Exercise details |
Transcribe the data exactly, omitting whatever pictures it holds.

Stored dataset items
Start of Block
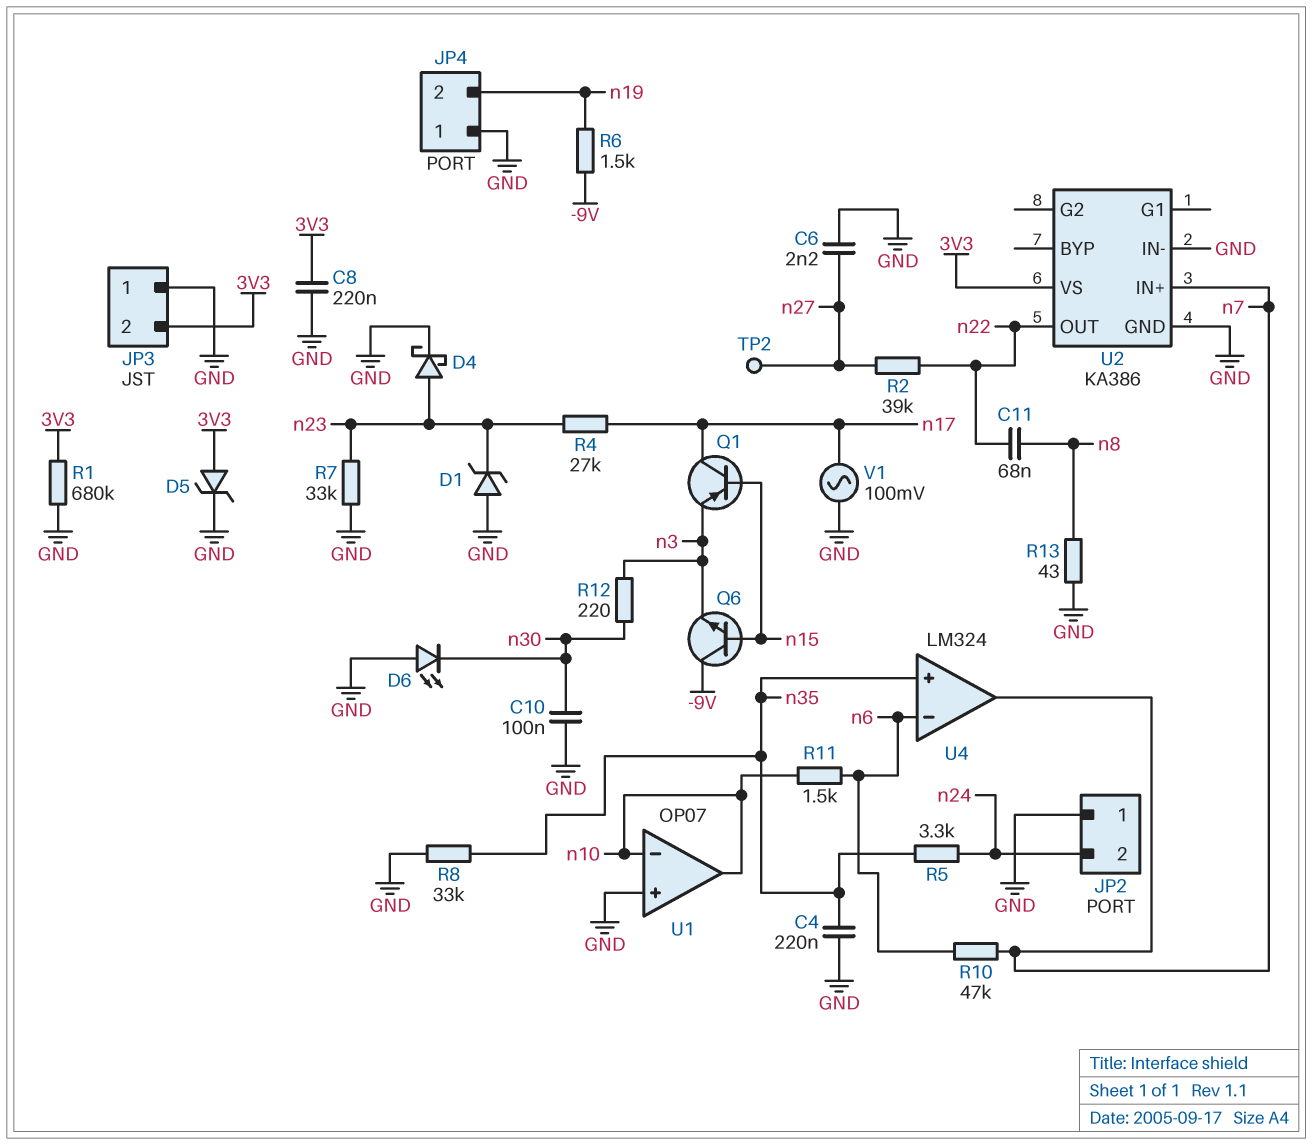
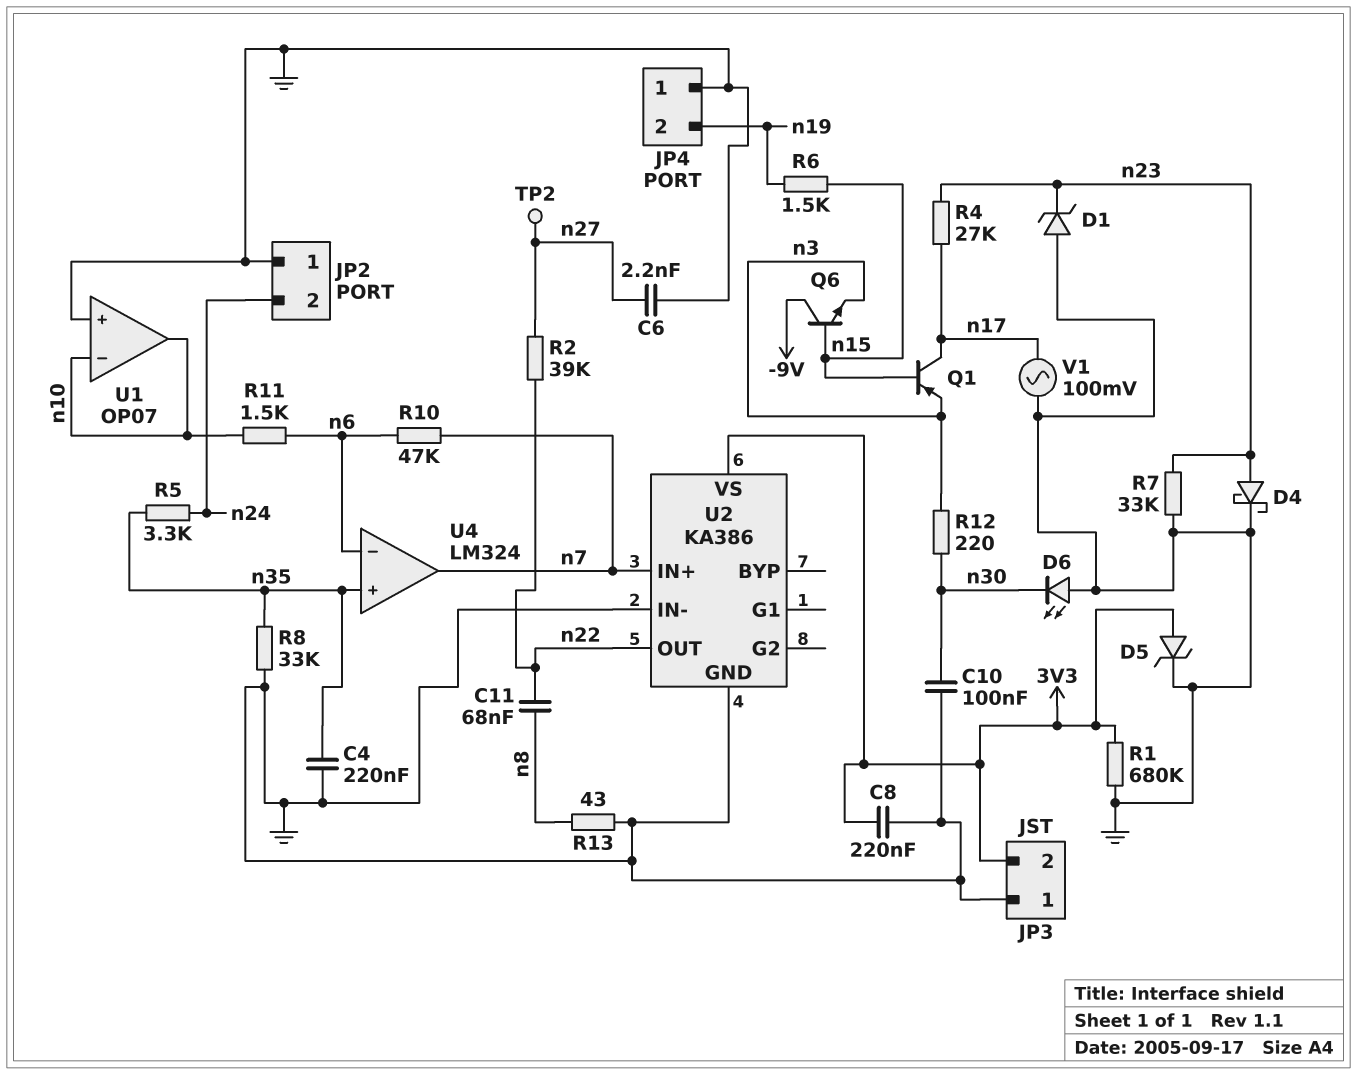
R6: 1.5k (-9V, n19) -> 1.5k (n15, n19)

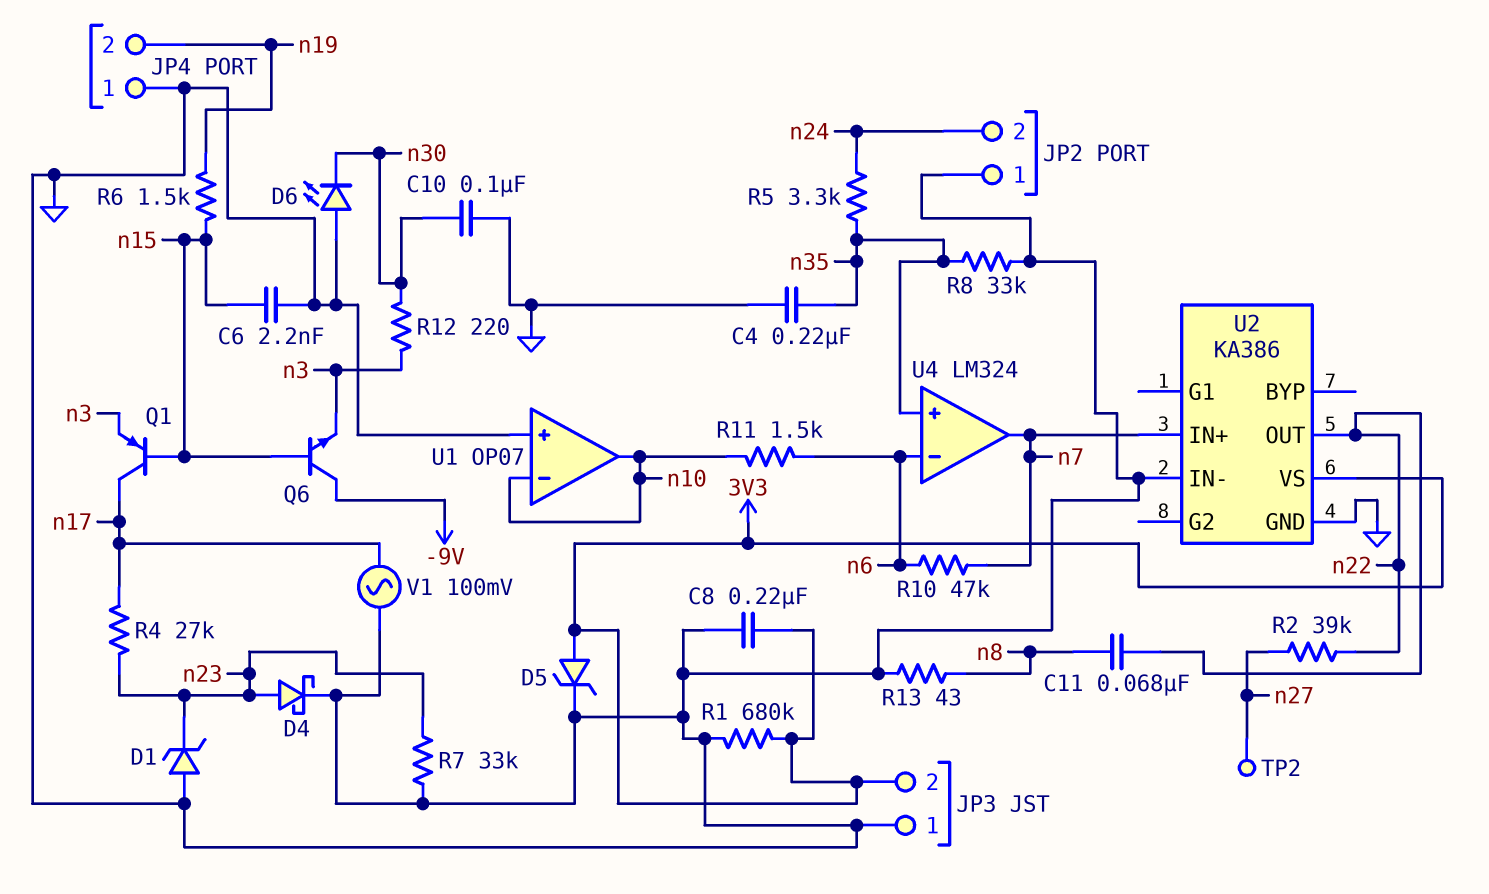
C6: 2.2nF (GND, n27) -> 2.2nF (GND, n15)

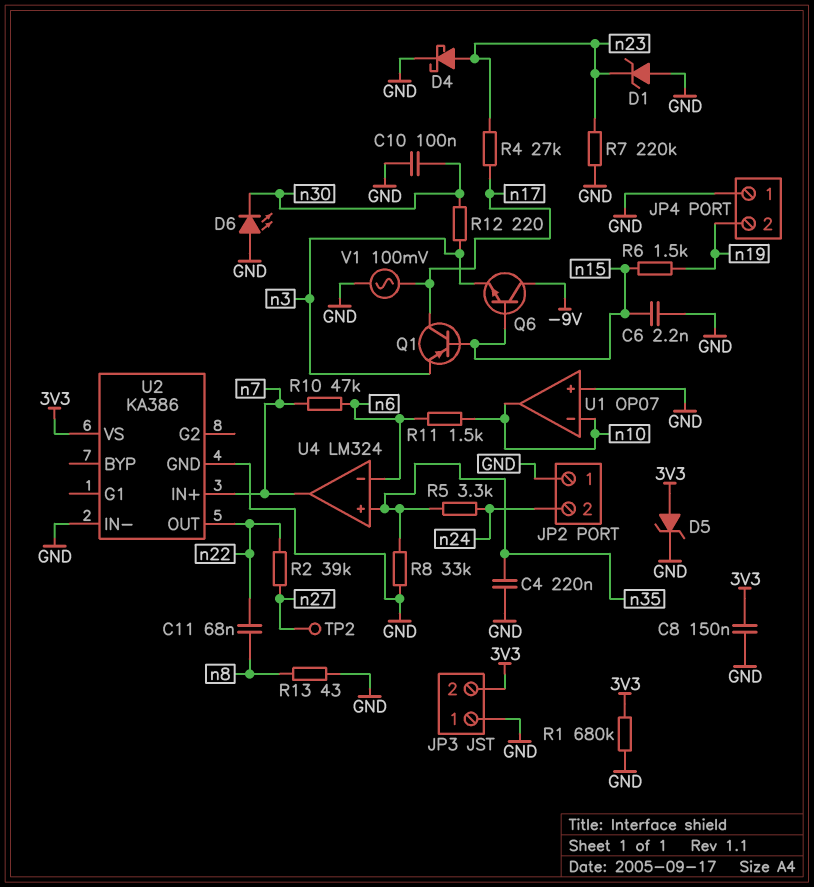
C8: 220nF (3V3, GND) -> 150nF (3V3, GND)
R7: 33k (GND, n23) -> 220k (GND, n23)

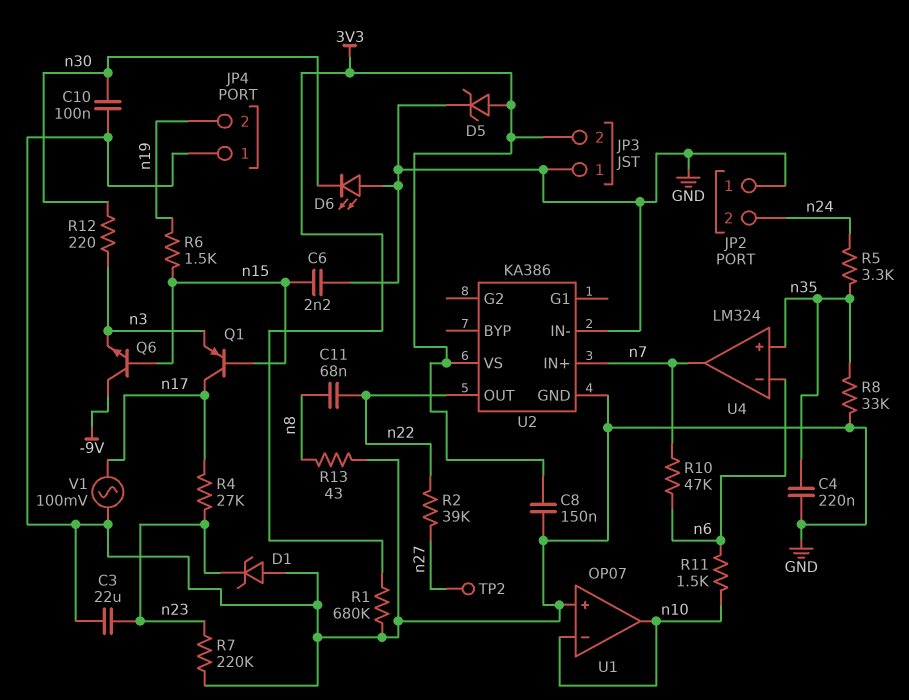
C3: none -> 22uF (GND, n23)
D4: schottky (A n23, K GND) -> none

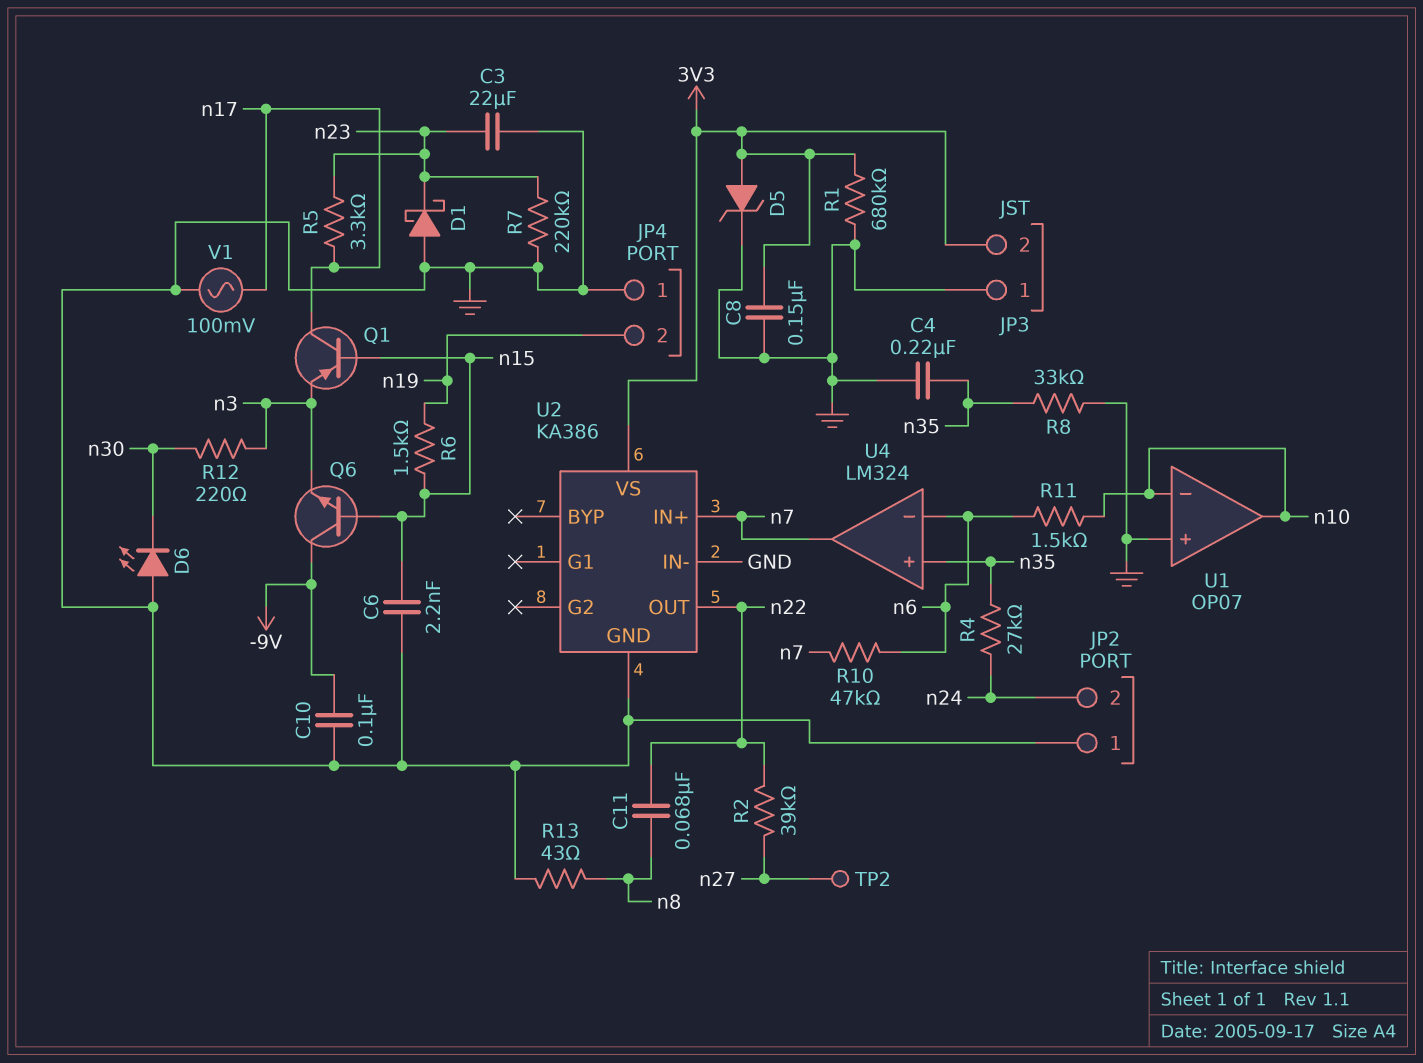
C10: 100nF (GND, n30) -> 100nF (-9V, GND)
D1: zener (A GND, K n23) -> schottky (A GND, K n23)
R4: 27k (n17, n23) -> 27k (n24, n35)
R5: 3.3k (n24, n35) -> 3.3k (n17, n23)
End of Block
Response |
R6: 1.5k (-9V, n19) -> 1.5k (n15, n19)

C6: 2.2nF (GND, n27) -> 2.2nF (GND, n15)

C8: 220nF (3V3, GND) -> 150nF (3V3, GND)
R7: 33k (GND, n23) -> 220k (GND, n23)

C3: none -> 22uF (GND, n23)
D4: schottky (A n23, K GND) -> none

C10: 100nF (GND, n30) -> 100nF (-9V, GND)
D1: zener (A GND, K n23) -> schottky (A GND, K n23)
R4: 27k (n17, n23) -> 27k (n24, n35)
R5: 3.3k (n24, n35) -> 3.3k (n17, n23)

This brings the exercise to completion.